Extracted data entries
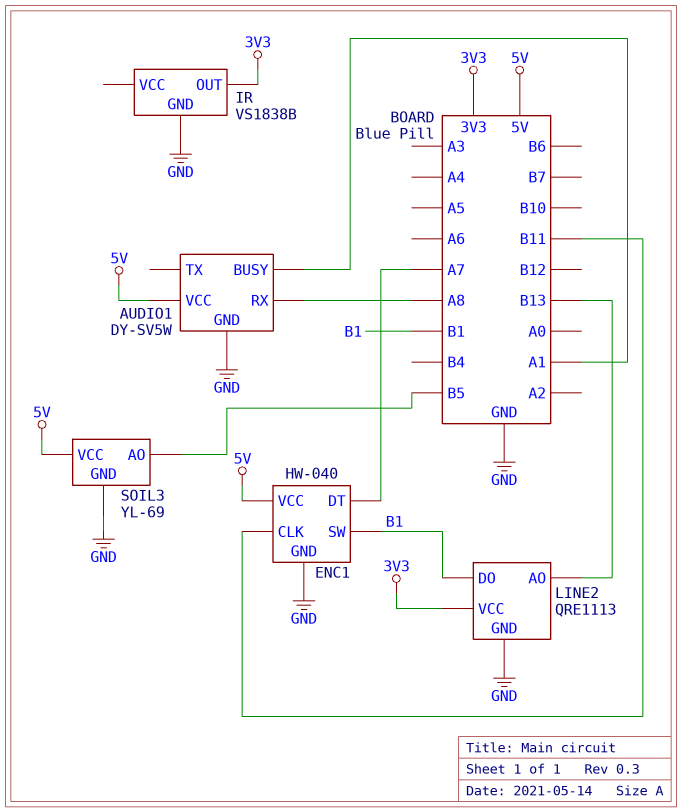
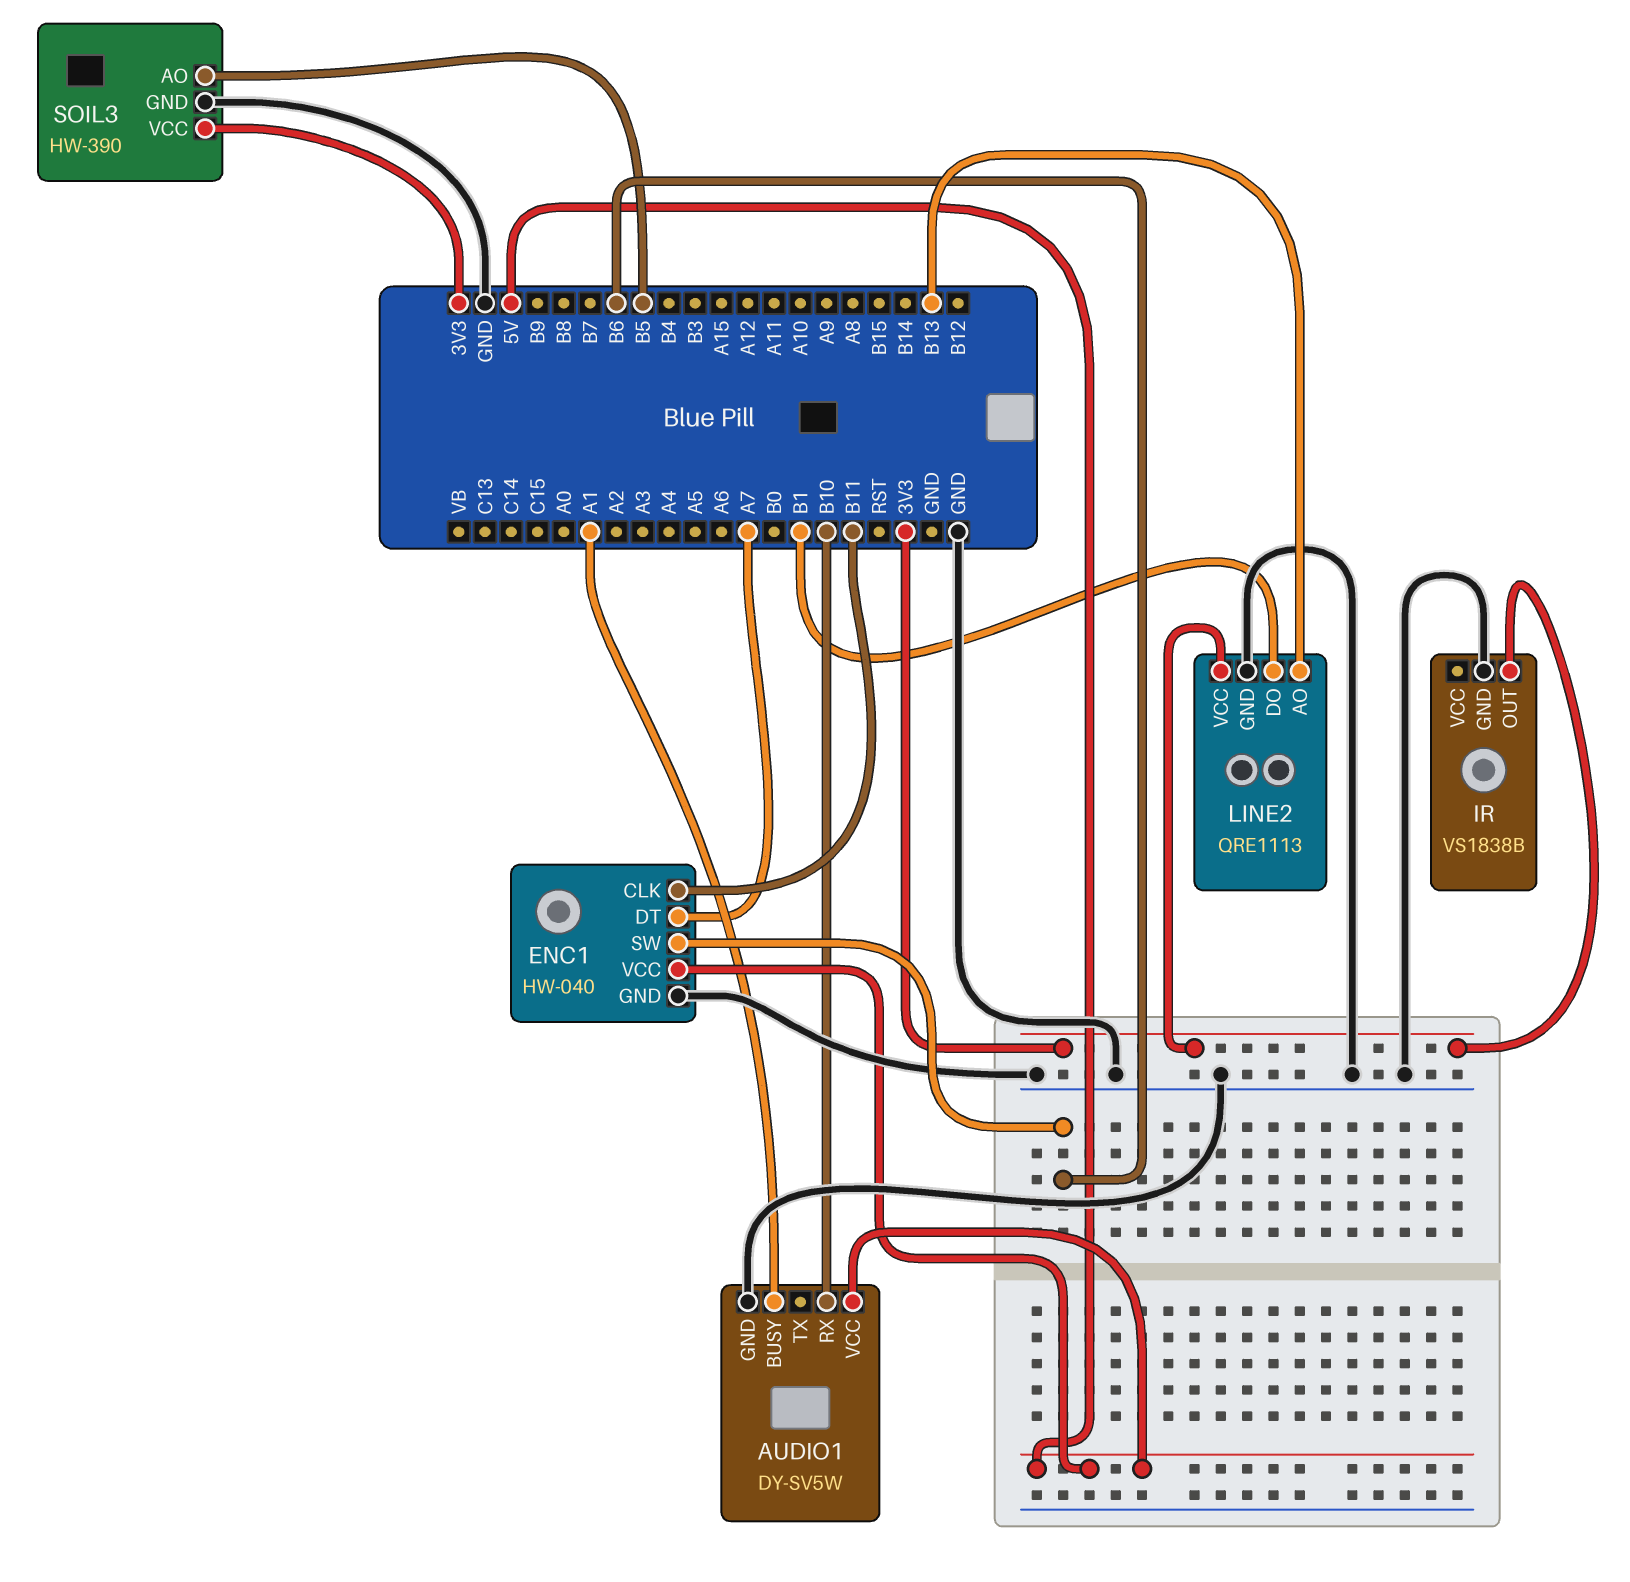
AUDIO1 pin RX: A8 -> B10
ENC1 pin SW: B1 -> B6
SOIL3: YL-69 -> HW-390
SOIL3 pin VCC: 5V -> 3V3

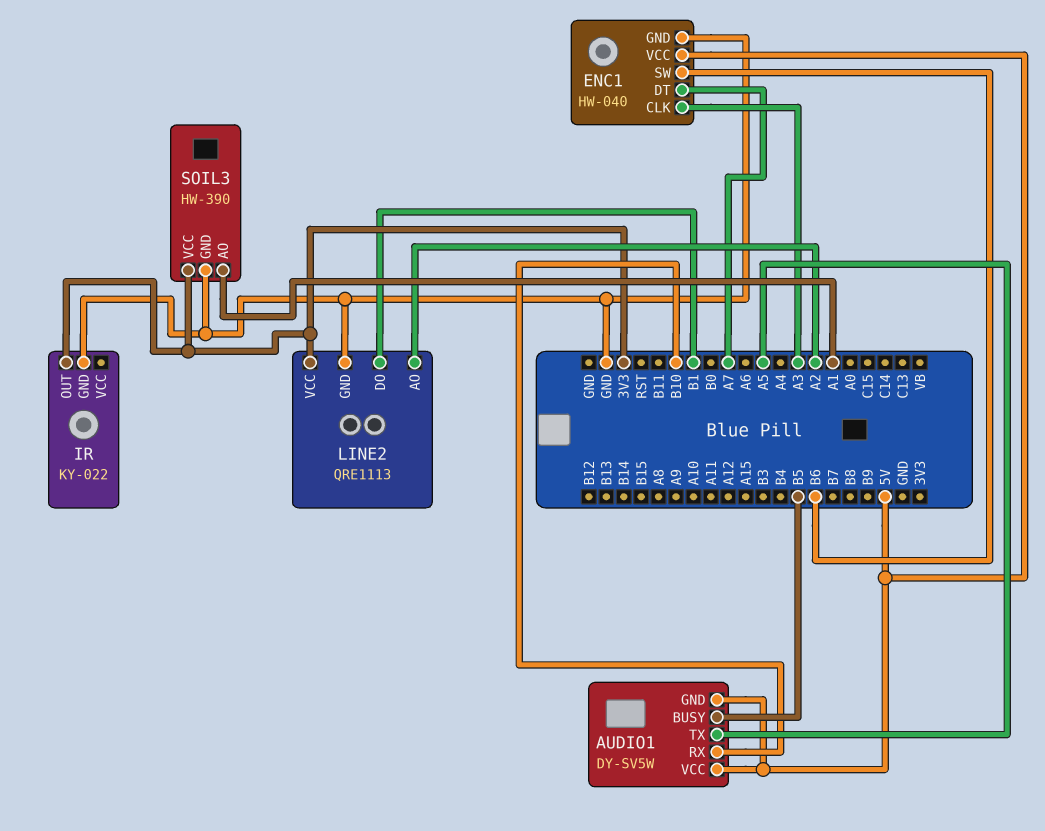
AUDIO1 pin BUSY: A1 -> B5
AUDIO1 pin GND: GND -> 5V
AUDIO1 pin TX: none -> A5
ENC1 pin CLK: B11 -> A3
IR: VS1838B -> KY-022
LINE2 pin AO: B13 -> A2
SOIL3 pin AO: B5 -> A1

* * *

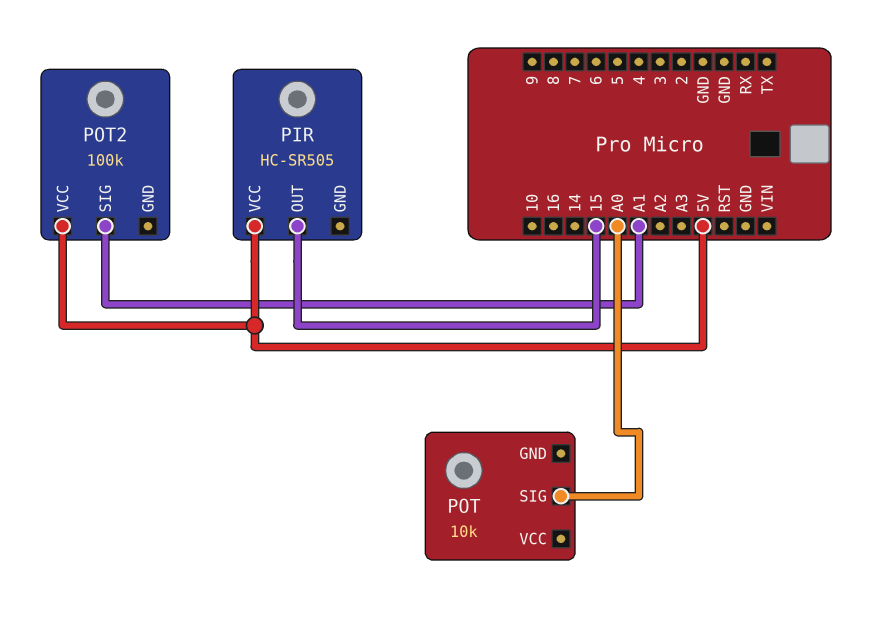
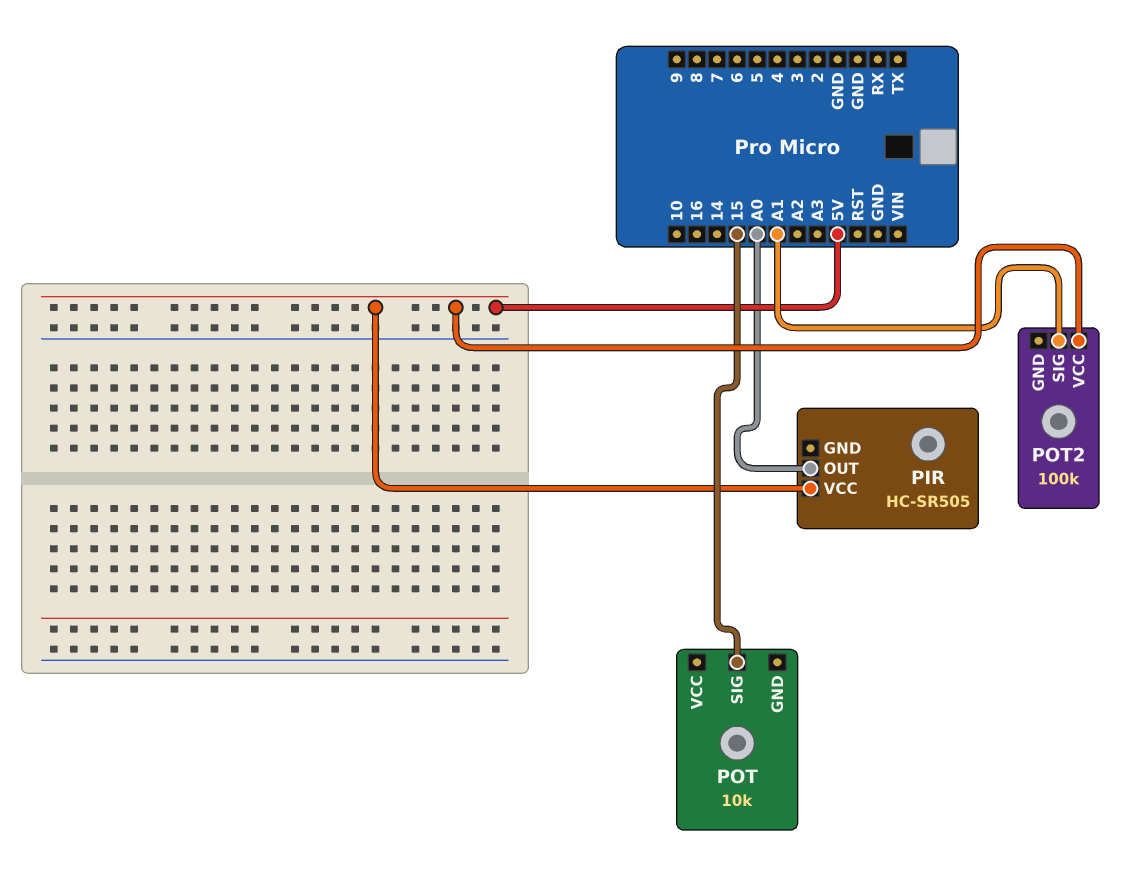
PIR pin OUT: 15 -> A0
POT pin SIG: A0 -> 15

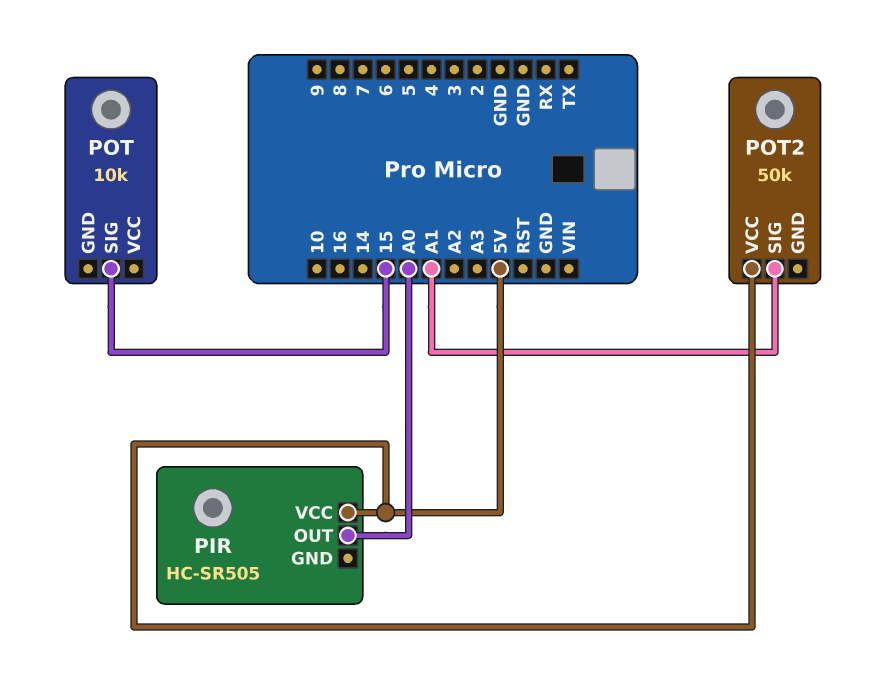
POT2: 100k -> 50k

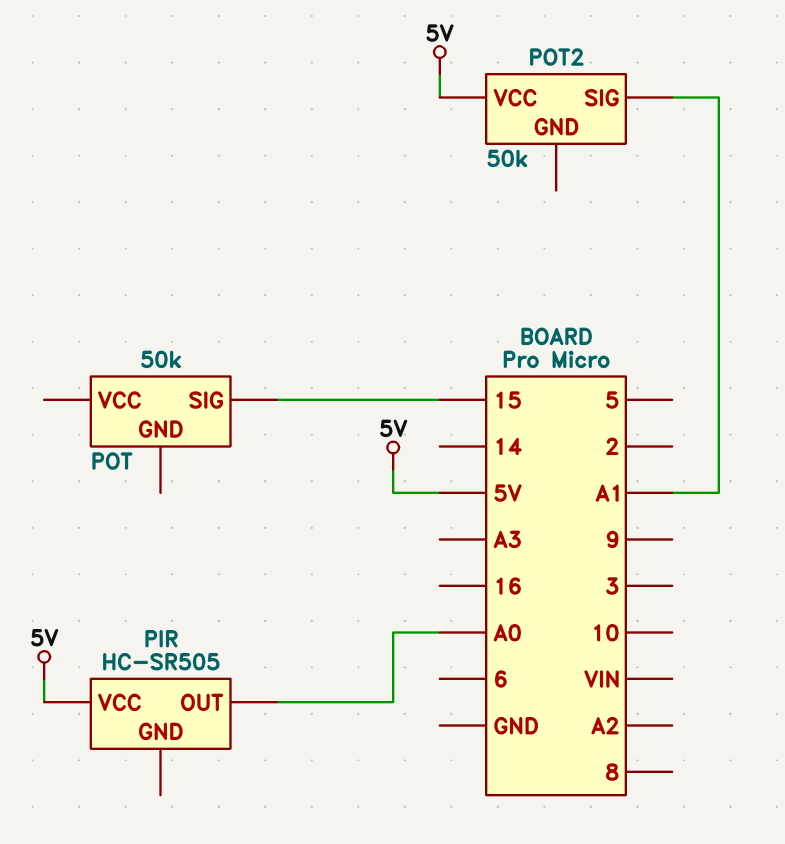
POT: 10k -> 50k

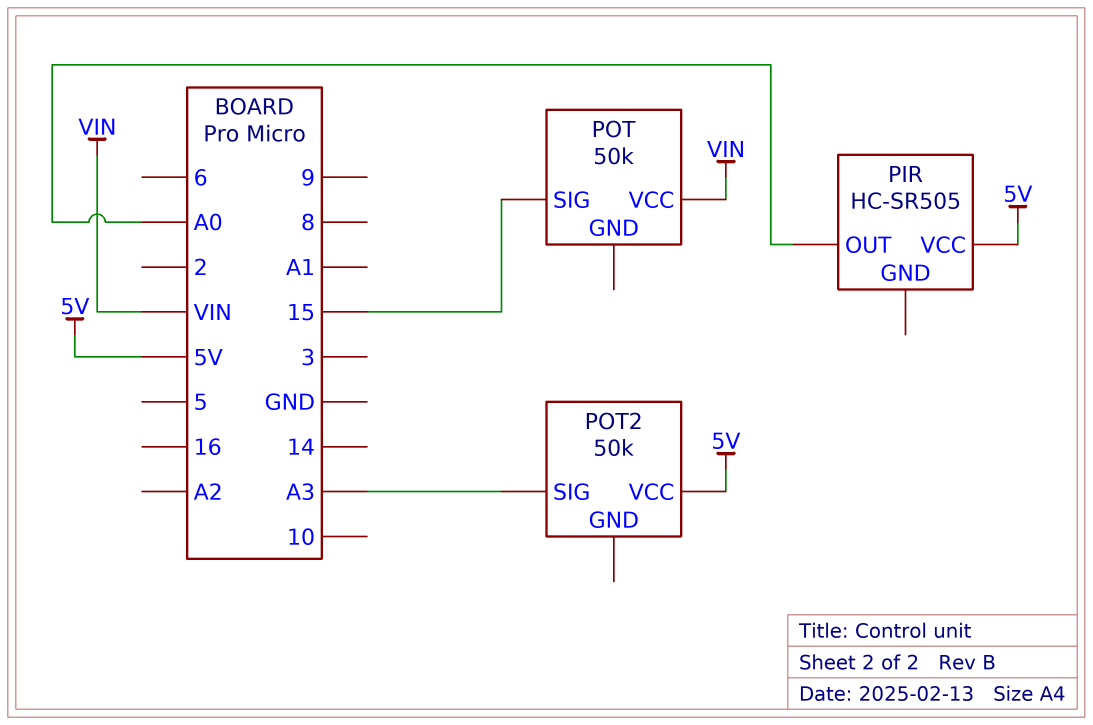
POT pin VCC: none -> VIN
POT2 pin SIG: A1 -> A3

▸ **What is being asked**
Reproduce the data above exactly, but only from the line containing "SOIL3 pin VCC: 5V -> 3V3" through the line containing "SOIL3 pin AO: B5 -> A1". Omit all pictures.

▸ **The answer**
SOIL3 pin VCC: 5V -> 3V3

AUDIO1 pin BUSY: A1 -> B5
AUDIO1 pin GND: GND -> 5V
AUDIO1 pin TX: none -> A5
ENC1 pin CLK: B11 -> A3
IR: VS1838B -> KY-022
LINE2 pin AO: B13 -> A2
SOIL3 pin AO: B5 -> A1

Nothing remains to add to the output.